TASK DESCRIPTION:
From the listing below, pull out every line that contains the string "kern" and copy each one unchanged.

##### RECORD LIST #####

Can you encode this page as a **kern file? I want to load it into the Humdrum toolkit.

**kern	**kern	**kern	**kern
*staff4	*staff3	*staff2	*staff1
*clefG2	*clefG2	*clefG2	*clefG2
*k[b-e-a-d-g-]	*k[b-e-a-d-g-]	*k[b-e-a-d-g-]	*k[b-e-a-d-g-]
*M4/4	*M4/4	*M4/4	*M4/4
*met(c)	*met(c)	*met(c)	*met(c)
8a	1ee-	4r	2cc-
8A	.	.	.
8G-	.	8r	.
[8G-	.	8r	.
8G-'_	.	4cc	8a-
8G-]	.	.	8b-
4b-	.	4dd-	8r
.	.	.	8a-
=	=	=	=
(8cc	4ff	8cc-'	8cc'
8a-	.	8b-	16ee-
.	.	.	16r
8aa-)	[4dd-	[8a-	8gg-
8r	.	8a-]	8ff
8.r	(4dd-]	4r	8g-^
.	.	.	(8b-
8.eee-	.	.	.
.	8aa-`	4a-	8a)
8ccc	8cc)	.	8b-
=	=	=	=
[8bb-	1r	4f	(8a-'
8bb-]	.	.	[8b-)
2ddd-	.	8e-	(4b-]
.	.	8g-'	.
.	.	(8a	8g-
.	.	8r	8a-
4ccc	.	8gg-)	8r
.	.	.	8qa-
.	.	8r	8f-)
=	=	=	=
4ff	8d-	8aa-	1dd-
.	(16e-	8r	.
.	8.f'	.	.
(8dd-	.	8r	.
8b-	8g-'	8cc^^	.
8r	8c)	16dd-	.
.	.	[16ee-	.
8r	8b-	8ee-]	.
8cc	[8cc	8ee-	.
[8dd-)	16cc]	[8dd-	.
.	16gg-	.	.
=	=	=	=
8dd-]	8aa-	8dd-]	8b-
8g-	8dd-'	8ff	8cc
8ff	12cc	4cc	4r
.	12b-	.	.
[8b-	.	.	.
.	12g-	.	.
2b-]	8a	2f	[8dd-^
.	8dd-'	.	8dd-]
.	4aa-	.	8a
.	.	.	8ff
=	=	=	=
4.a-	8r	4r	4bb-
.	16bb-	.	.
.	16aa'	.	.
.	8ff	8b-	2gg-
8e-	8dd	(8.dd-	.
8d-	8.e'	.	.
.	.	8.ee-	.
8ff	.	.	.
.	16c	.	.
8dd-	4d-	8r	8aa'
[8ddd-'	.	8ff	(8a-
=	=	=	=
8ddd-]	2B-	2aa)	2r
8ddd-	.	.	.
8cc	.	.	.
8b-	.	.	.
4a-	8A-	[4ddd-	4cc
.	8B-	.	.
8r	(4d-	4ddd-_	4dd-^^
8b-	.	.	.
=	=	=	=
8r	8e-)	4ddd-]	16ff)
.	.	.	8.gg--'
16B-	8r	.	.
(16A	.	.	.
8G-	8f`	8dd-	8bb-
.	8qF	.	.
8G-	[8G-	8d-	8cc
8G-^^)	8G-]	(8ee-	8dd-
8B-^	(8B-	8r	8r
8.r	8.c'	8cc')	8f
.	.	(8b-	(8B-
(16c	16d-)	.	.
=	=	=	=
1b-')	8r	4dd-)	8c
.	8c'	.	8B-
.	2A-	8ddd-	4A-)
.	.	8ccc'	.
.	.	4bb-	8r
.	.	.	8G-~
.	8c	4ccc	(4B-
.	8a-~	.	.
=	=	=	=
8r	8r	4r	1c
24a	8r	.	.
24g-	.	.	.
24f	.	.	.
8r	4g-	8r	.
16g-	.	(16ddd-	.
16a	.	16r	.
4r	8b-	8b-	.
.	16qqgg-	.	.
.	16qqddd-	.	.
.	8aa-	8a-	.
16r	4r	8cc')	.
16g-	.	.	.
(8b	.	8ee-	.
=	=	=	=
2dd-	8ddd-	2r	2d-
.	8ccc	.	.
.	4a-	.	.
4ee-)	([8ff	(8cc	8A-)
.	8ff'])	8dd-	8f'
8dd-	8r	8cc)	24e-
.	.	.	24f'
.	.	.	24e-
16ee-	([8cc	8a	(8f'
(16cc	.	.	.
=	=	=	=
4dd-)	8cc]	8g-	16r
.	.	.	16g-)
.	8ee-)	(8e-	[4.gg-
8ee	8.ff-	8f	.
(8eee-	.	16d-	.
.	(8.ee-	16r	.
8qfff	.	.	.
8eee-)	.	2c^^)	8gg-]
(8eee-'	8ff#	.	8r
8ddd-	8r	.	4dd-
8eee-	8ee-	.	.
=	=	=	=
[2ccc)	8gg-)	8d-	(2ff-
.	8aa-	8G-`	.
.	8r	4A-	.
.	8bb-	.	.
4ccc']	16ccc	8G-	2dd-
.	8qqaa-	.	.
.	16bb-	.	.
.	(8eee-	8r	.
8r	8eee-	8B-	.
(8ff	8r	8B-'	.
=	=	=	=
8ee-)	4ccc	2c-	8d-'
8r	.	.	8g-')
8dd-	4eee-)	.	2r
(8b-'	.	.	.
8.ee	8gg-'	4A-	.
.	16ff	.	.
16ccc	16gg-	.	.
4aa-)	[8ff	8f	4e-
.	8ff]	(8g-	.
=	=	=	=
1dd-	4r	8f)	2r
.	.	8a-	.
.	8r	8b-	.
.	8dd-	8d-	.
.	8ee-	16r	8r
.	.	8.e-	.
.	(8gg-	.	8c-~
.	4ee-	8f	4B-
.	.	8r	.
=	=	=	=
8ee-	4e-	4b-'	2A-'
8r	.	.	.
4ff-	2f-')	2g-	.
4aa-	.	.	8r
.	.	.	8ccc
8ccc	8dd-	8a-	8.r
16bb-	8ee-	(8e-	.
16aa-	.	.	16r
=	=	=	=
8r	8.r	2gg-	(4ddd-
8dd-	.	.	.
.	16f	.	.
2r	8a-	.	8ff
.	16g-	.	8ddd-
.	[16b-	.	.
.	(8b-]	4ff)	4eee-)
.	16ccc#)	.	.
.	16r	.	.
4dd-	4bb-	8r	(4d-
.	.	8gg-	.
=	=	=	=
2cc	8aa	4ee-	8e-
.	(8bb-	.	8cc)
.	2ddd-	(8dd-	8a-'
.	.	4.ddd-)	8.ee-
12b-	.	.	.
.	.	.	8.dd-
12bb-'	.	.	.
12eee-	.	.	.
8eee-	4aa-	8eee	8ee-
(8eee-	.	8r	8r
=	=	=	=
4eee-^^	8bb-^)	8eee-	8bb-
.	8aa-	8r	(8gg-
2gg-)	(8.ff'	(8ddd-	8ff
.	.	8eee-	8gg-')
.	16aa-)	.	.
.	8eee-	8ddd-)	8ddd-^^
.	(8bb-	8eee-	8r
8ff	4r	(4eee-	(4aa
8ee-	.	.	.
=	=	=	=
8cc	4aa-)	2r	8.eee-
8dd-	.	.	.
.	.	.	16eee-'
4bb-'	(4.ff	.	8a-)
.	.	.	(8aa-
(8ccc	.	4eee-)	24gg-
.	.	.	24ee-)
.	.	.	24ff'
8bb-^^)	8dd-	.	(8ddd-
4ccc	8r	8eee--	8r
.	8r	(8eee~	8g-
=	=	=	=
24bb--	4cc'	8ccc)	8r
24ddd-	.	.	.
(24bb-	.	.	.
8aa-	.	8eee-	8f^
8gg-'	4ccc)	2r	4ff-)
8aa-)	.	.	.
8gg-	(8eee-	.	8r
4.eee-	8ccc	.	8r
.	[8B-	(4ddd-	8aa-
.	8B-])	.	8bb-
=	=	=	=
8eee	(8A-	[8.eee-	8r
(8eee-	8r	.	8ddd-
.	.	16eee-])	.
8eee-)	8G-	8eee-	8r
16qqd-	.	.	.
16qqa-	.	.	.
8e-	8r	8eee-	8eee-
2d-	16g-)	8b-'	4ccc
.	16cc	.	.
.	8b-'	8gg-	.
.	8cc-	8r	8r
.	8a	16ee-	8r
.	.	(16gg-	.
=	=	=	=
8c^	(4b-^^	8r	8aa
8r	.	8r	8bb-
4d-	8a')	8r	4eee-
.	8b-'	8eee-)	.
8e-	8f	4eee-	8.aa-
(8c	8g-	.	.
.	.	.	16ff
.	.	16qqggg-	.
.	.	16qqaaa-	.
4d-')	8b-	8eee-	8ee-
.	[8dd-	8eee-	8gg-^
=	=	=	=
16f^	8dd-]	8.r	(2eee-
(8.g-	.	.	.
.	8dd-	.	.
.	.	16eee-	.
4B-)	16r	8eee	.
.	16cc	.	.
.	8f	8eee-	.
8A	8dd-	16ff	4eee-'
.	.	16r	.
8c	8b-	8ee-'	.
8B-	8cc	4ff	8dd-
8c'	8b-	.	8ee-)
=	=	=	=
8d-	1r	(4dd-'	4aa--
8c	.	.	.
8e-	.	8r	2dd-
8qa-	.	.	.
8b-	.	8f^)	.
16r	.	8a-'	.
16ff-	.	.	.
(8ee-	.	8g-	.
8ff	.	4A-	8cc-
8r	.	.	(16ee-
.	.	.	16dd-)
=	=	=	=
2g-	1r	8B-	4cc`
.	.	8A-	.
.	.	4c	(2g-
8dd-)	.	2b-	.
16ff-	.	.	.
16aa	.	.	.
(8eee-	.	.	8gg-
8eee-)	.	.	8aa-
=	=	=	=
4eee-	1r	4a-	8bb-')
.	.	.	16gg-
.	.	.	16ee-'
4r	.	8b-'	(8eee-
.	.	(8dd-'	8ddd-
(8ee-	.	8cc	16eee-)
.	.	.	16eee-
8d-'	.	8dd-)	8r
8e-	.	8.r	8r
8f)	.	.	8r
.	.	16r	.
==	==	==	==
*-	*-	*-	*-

#####

REPLY:
Can you encode this page as a **kern file? I want to load it into the Humdrum toolkit.
**kern	**kern	**kern	**kern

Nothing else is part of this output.